The material beneath this line should be printed exactly, with its pictures omitted.

____ Data excerpts

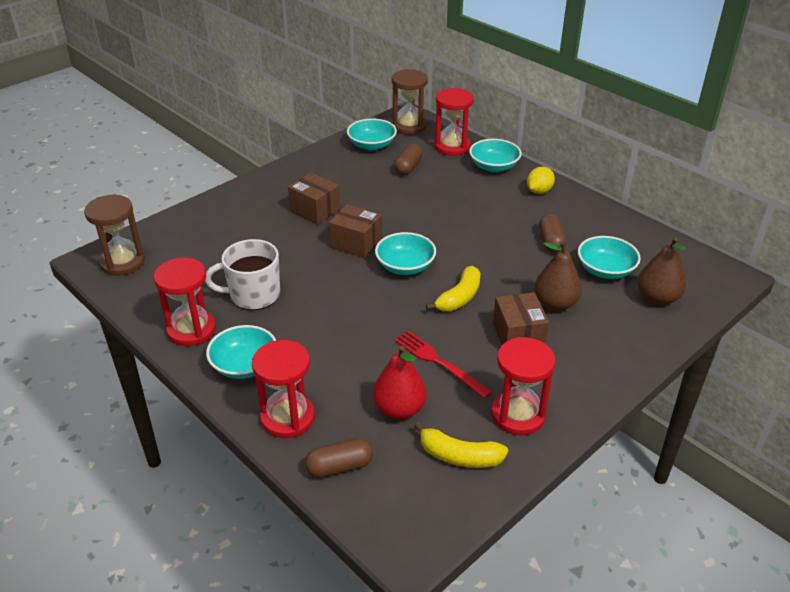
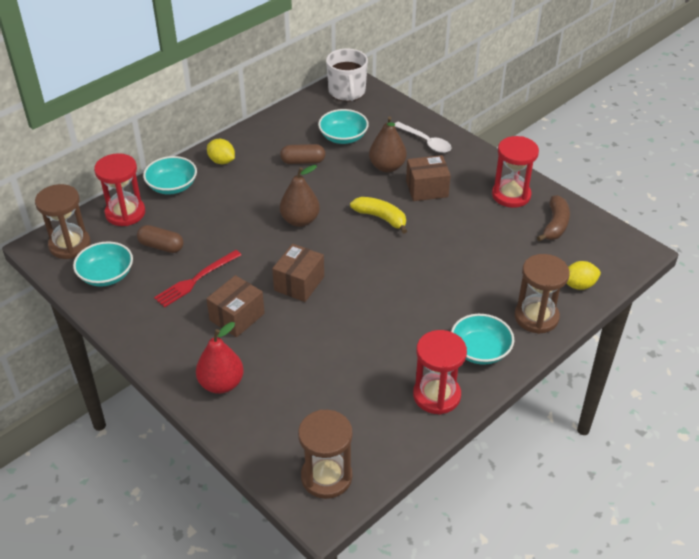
camera: 90 degrees left, 5 degrees up
white mug [205,239,280,310] -> white mug moved to [326,48,368,101]
red hourglass [252,340,315,438] -> brown hourglass [514,254,570,334]
brown capsule [305,438,373,478] -> yellow lemon [566,261,601,290]
red pear [373,346,427,419] -> red pear moved to [196,322,244,394]
turquoise bowl [375,232,436,275] -> none
red fork [394,330,492,399] -> red fork moved to [154,250,241,307]
yellow banana [414,422,508,468] -> brown banana [537,195,570,242]
brown pear [638,237,687,305] -> brown pear moved to [280,165,320,227]
none -> white spoon [395,122,452,153]

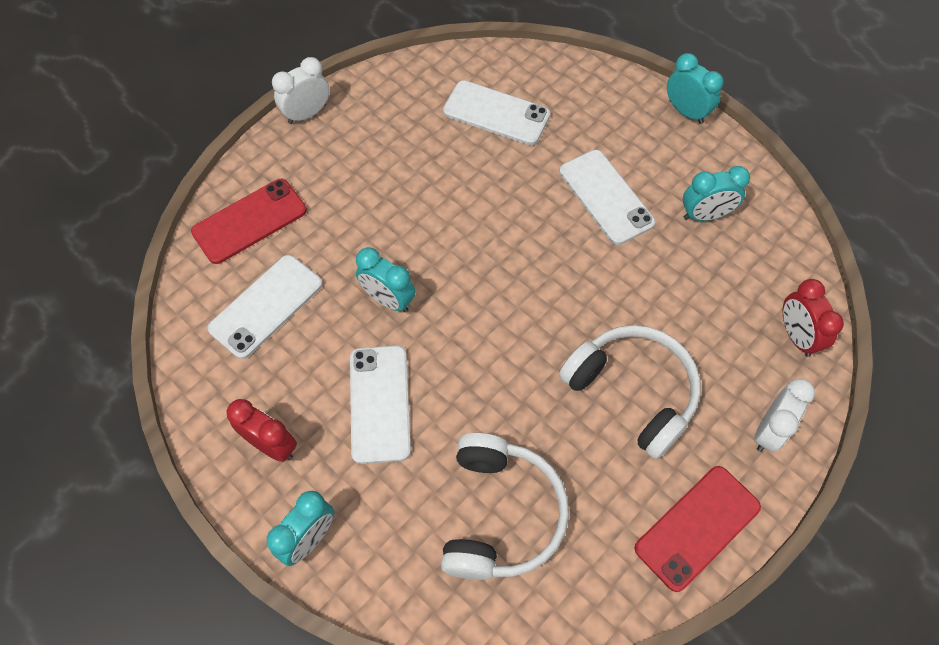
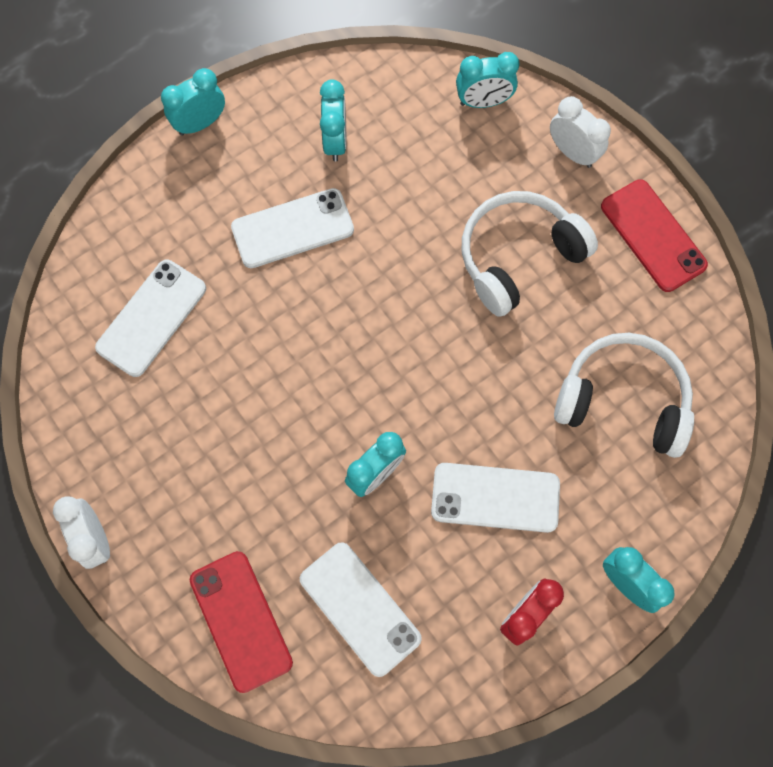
camera: 80 degrees left, 10 degrees up
red clock [783,279,844,357] -> turquoise clock [456,52,519,108]

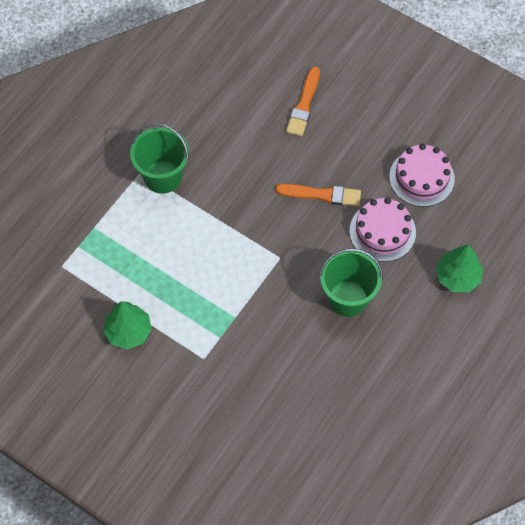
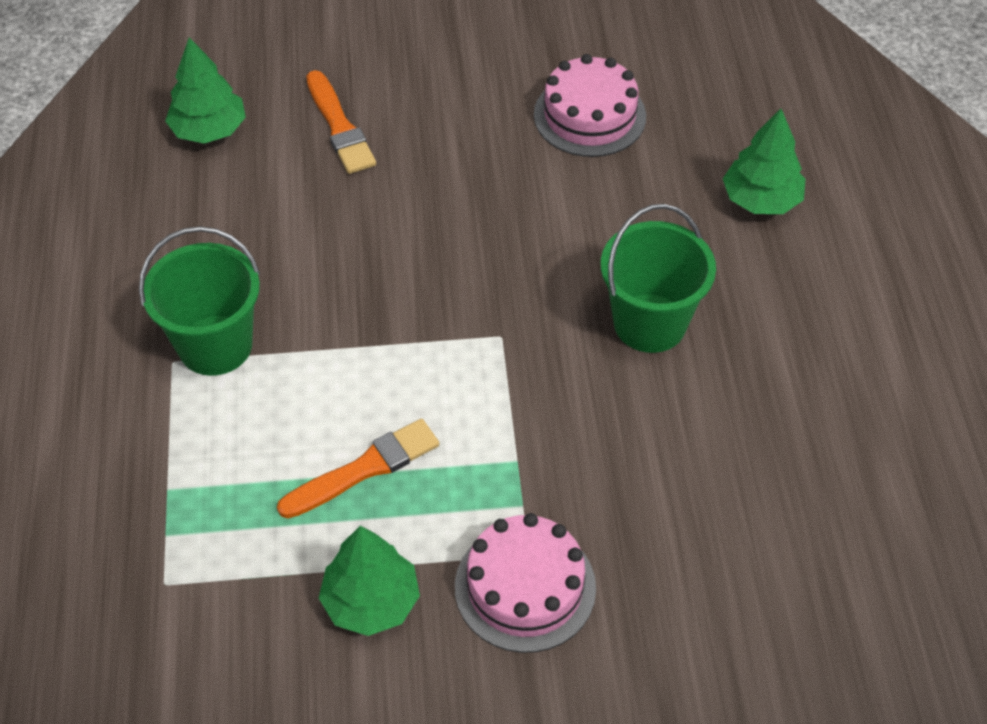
camera: 40 degrees left, 10 degrees down
orange brush [276,184,361,206] -> orange brush moved to [277,419,439,518]
pink cake [349,197,416,262] -> pink cake moved to [455,513,596,653]
none -> green tree [165,37,246,144]

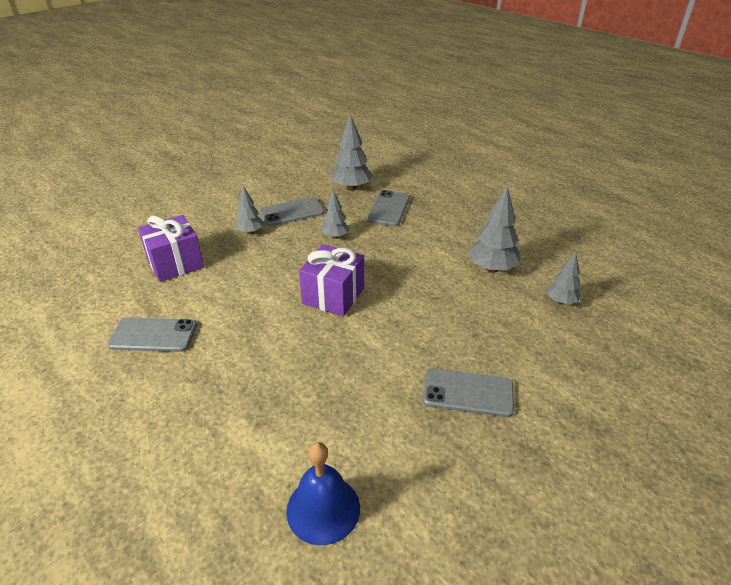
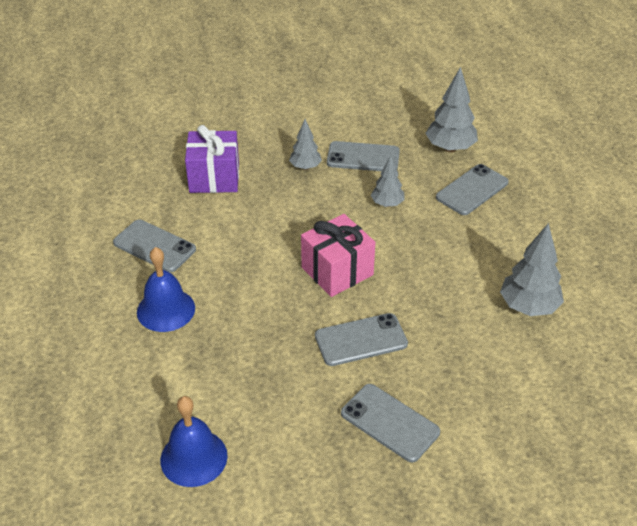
camera: 30 degrees right, 5 degrees up
purple gift [299,244,364,316] -> pink gift [301,214,375,297]
grey tree [547,252,582,304] -> none
none -> blue bell [137,247,195,332]
none -> grey phone [315,313,408,366]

________

Result below:
camera: 90 degrees left, 5 degrees up
white mug [205,239,280,310] -> white mug moved to [326,48,368,101]
red hourglass [252,340,315,438] -> brown hourglass [514,254,570,334]
brown capsule [305,438,373,478] -> yellow lemon [566,261,601,290]
red pear [373,346,427,419] -> red pear moved to [196,322,244,394]
turquoise bowl [375,232,436,275] -> none
red fork [394,330,492,399] -> red fork moved to [154,250,241,307]
yellow banana [414,422,508,468] -> brown banana [537,195,570,242]
brown pear [638,237,687,305] -> brown pear moved to [280,165,320,227]
none -> white spoon [395,122,452,153]

camera: 80 degrees left, 10 degrees up
red clock [783,279,844,357] -> turquoise clock [456,52,519,108]

camera: 40 degrees left, 10 degrees down
orange brush [276,184,361,206] -> orange brush moved to [277,419,439,518]
pink cake [349,197,416,262] -> pink cake moved to [455,513,596,653]
none -> green tree [165,37,246,144]

camera: 30 degrees right, 5 degrees up
purple gift [299,244,364,316] -> pink gift [301,214,375,297]
grey tree [547,252,582,304] -> none
none -> blue bell [137,247,195,332]
none -> grey phone [315,313,408,366]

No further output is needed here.